**Supplied material**

□ □ □ □ □ □ □

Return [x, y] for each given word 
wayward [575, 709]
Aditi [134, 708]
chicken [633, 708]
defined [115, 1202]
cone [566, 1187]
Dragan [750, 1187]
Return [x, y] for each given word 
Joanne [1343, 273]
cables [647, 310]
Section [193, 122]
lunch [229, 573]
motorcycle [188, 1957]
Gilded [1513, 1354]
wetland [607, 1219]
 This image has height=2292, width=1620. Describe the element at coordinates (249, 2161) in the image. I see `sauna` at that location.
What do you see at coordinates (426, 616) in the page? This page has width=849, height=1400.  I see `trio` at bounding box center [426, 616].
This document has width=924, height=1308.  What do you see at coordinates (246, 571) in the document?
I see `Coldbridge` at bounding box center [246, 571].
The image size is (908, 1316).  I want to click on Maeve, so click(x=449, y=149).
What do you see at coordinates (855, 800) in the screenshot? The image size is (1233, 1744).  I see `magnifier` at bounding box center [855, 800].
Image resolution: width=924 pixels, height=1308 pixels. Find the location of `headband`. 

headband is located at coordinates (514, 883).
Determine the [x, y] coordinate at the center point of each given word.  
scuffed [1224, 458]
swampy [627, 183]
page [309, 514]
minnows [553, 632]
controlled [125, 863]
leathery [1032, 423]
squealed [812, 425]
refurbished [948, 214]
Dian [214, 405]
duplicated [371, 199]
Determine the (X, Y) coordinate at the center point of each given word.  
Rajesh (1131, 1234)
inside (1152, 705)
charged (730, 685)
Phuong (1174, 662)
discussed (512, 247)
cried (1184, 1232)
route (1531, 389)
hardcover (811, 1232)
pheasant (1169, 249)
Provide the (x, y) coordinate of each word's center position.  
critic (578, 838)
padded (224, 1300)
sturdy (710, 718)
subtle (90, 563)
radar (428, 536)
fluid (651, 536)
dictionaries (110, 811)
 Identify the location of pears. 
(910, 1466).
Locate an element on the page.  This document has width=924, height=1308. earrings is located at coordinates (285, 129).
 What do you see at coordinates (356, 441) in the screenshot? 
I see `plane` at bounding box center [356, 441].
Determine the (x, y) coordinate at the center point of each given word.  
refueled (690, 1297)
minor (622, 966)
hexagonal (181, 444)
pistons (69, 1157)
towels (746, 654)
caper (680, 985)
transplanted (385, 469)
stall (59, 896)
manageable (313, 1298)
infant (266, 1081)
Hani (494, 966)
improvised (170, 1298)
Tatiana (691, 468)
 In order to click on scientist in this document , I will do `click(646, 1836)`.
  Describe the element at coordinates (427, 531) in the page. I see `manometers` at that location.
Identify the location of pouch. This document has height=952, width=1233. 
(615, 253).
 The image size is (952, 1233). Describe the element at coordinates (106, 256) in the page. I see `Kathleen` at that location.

□ □ □ □ □ □ □

Can you write out all the items above again, changing "each given word" to "every listed word" and leaving everything else untouched?

Return [x, y] for every listed word 
wayward [575, 709]
Aditi [134, 708]
chicken [633, 708]
defined [115, 1202]
cone [566, 1187]
Dragan [750, 1187]
Return [x, y] for every listed word 
Joanne [1343, 273]
cables [647, 310]
Section [193, 122]
lunch [229, 573]
motorcycle [188, 1957]
Gilded [1513, 1354]
wetland [607, 1219]
 This image has height=2292, width=1620. Describe the element at coordinates (249, 2161) in the image. I see `sauna` at that location.
What do you see at coordinates (426, 616) in the page? This page has width=849, height=1400.  I see `trio` at bounding box center [426, 616].
This document has width=924, height=1308.  What do you see at coordinates (246, 571) in the document?
I see `Coldbridge` at bounding box center [246, 571].
The image size is (908, 1316).  I want to click on Maeve, so click(x=449, y=149).
What do you see at coordinates (855, 800) in the screenshot? The image size is (1233, 1744).  I see `magnifier` at bounding box center [855, 800].
Image resolution: width=924 pixels, height=1308 pixels. Find the location of `headband`. 

headband is located at coordinates (514, 883).
Determine the [x, y] coordinate at the center point of every listed word.  
scuffed [1224, 458]
swampy [627, 183]
page [309, 514]
minnows [553, 632]
controlled [125, 863]
leathery [1032, 423]
squealed [812, 425]
refurbished [948, 214]
Dian [214, 405]
duplicated [371, 199]
Determine the (X, Y) coordinate at the center point of every listed word.  
Rajesh (1131, 1234)
inside (1152, 705)
charged (730, 685)
Phuong (1174, 662)
discussed (512, 247)
cried (1184, 1232)
route (1531, 389)
hardcover (811, 1232)
pheasant (1169, 249)
Provide the (x, y) coordinate of each word's center position.  
critic (578, 838)
padded (224, 1300)
sturdy (710, 718)
subtle (90, 563)
radar (428, 536)
fluid (651, 536)
dictionaries (110, 811)
 Identify the location of pears. 
(910, 1466).
Locate an element on the page.  This document has width=924, height=1308. earrings is located at coordinates (285, 129).
 What do you see at coordinates (356, 441) in the screenshot? 
I see `plane` at bounding box center [356, 441].
Determine the (x, y) coordinate at the center point of every listed word.  
refueled (690, 1297)
minor (622, 966)
hexagonal (181, 444)
pistons (69, 1157)
towels (746, 654)
caper (680, 985)
transplanted (385, 469)
stall (59, 896)
manageable (313, 1298)
infant (266, 1081)
Hani (494, 966)
improvised (170, 1298)
Tatiana (691, 468)
 In order to click on scientist in this document , I will do `click(646, 1836)`.
  Describe the element at coordinates (427, 531) in the page. I see `manometers` at that location.
Identify the location of pouch. This document has height=952, width=1233. 
(615, 253).
 The image size is (952, 1233). Describe the element at coordinates (106, 256) in the page. I see `Kathleen` at that location.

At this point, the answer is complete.